TASK INPUTS
================

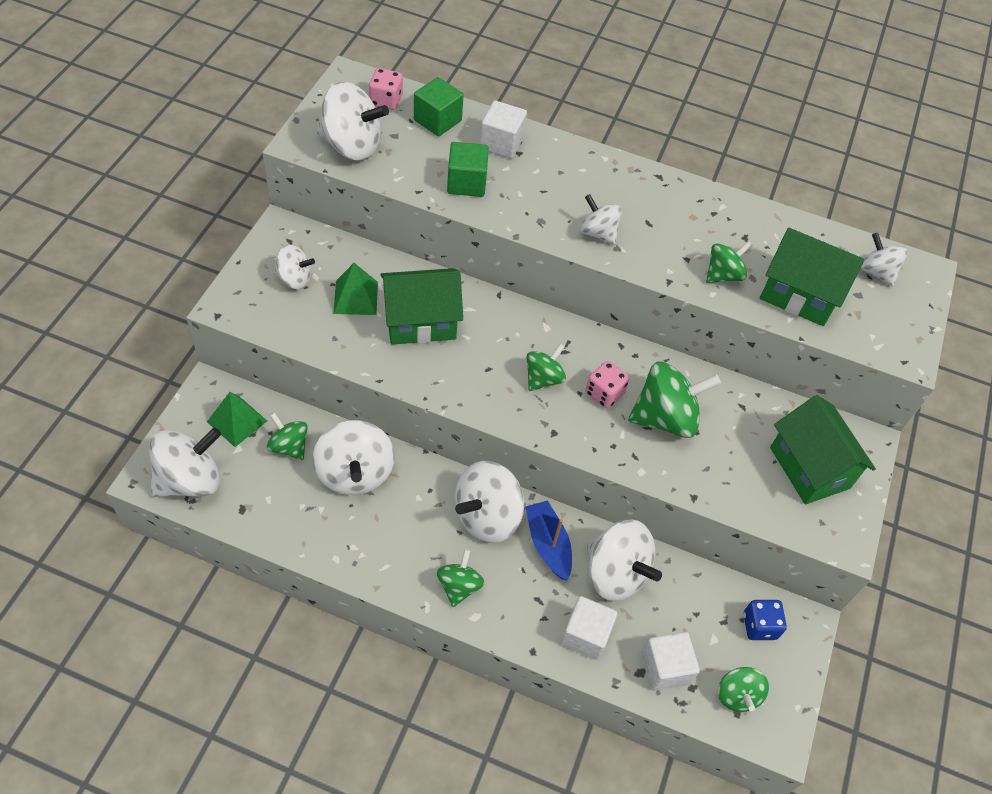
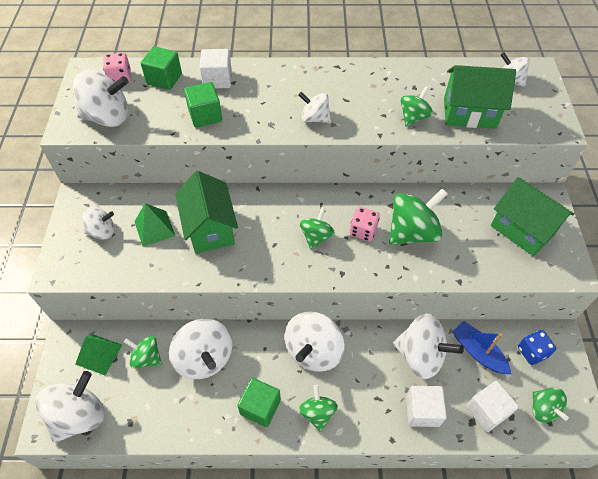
camera: 15 degrees left, 0 degrees up
(395, 553) = (260, 407): none -> green cube
(420, 322) = (210, 228): green house -> green house turned 75 degrees counterclockwise
(548, 544) = (365, 354): blue boat -> blue boat (478, 352)

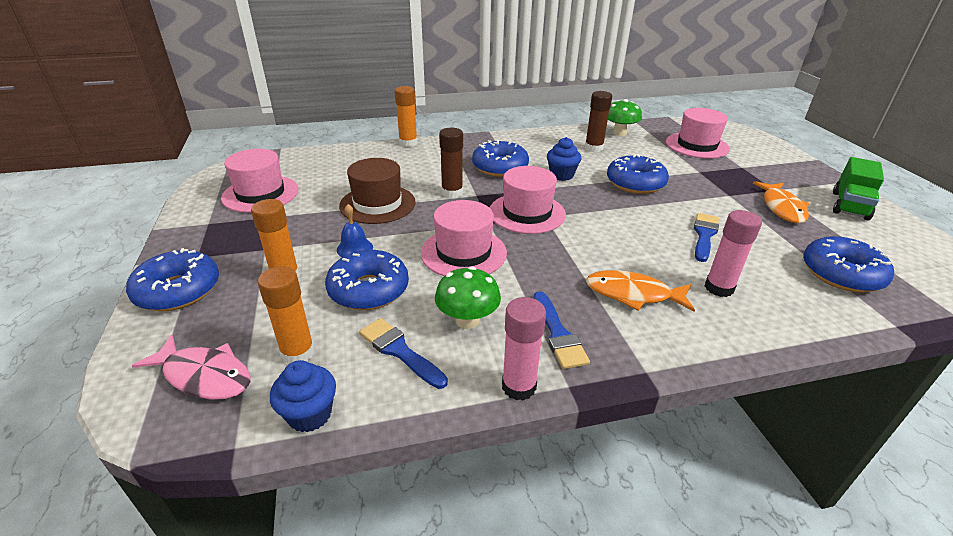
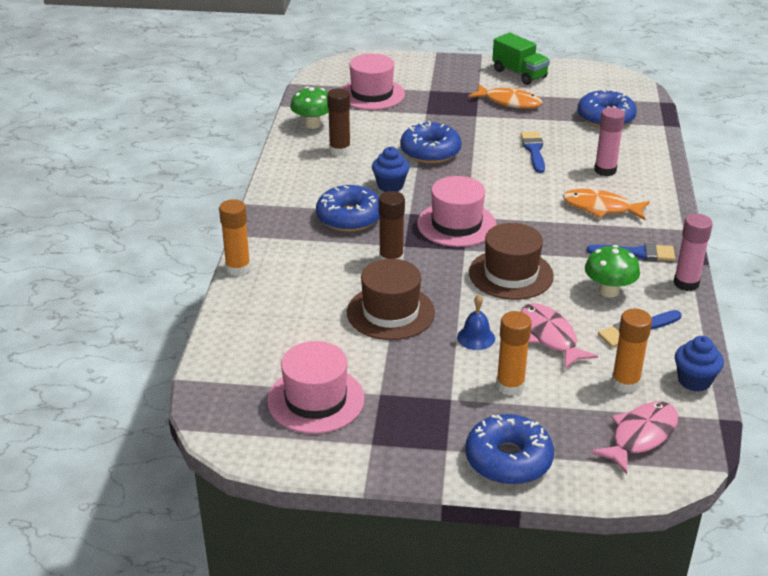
camera: 70 degrees left, 0 degrees up
(369, 290) = (549, 336): blue donut -> pink fish
(463, 253) = (511, 274): pink hat -> brown hat
(633, 294) = (600, 208): orange fish -> orange fish turned 75 degrees clockwise
(704, 235) = (534, 150): blue brush -> blue brush turned 45 degrees clockwise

================

TASK TO CARRY OUT
The lines wanted are those from the one with "(395, 553) = (260, 407): none -> green cube" to the end of the entries above, repeated exactly, both ends included. Leave out the pictures.

SOLUTION FOR THIS EXERCISE
(395, 553) = (260, 407): none -> green cube
(420, 322) = (210, 228): green house -> green house turned 75 degrees counterclockwise
(548, 544) = (365, 354): blue boat -> blue boat (478, 352)

camera: 70 degrees left, 0 degrees up
(369, 290) = (549, 336): blue donut -> pink fish
(463, 253) = (511, 274): pink hat -> brown hat
(633, 294) = (600, 208): orange fish -> orange fish turned 75 degrees clockwise
(704, 235) = (534, 150): blue brush -> blue brush turned 45 degrees clockwise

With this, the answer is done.